WHAT THIS TASK INVOLVES
The records below need to be repeated exactly, with every picture left out.

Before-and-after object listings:
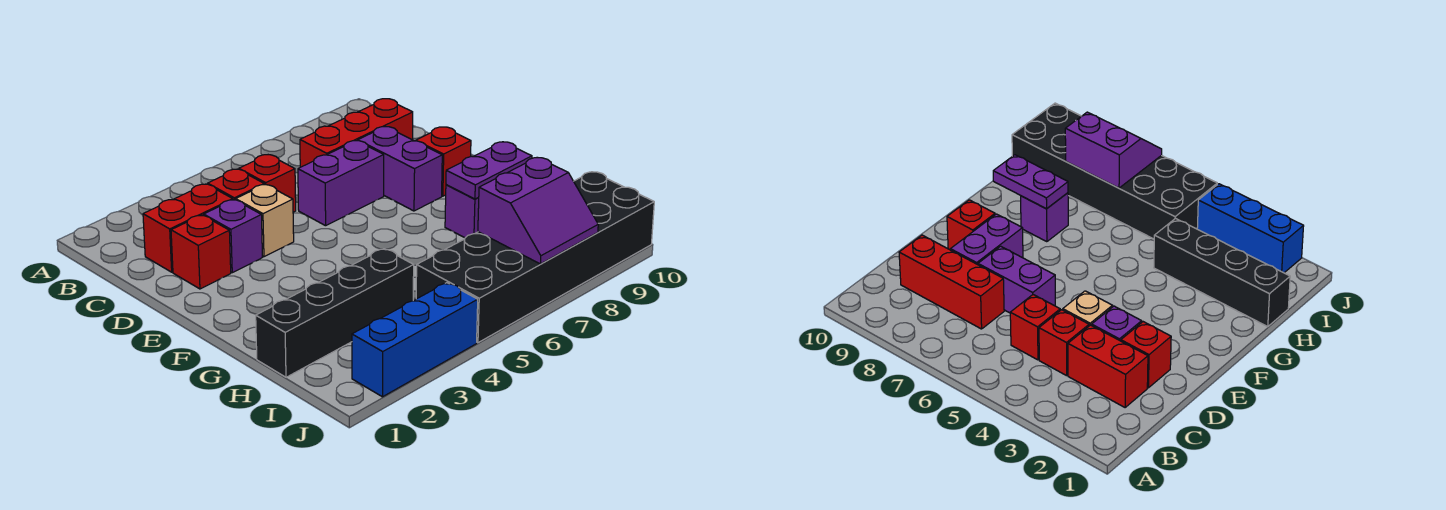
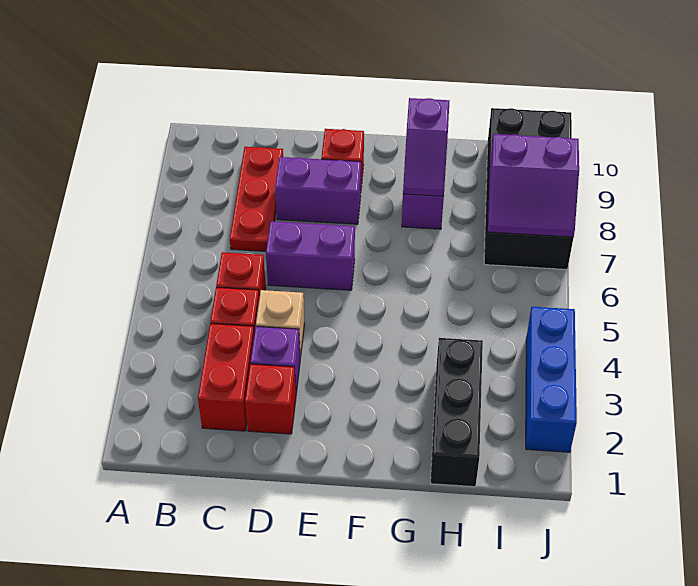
red brick C7:C9 level 1 -> red plate C7:C9 level 1
purple brick D6:D7 level 1 -> purple brick D6:E6 level 1
purple plate G8:G9 level 2 -> purple slope G8:G9 level 2 top 9
black brick H1:H4 level 1 -> black brick H1:H3 level 1
black brick I5:J10 level 1 -> black brick I7:J10 level 1
purple slope I7:J8 level 2 top I -> purple slope I7:J8 level 2 top 8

ANSWER BELOW
red brick C7:C9 level 1 -> red plate C7:C9 level 1
purple brick D6:D7 level 1 -> purple brick D6:E6 level 1
purple plate G8:G9 level 2 -> purple slope G8:G9 level 2 top 9
black brick H1:H4 level 1 -> black brick H1:H3 level 1
black brick I5:J10 level 1 -> black brick I7:J10 level 1
purple slope I7:J8 level 2 top I -> purple slope I7:J8 level 2 top 8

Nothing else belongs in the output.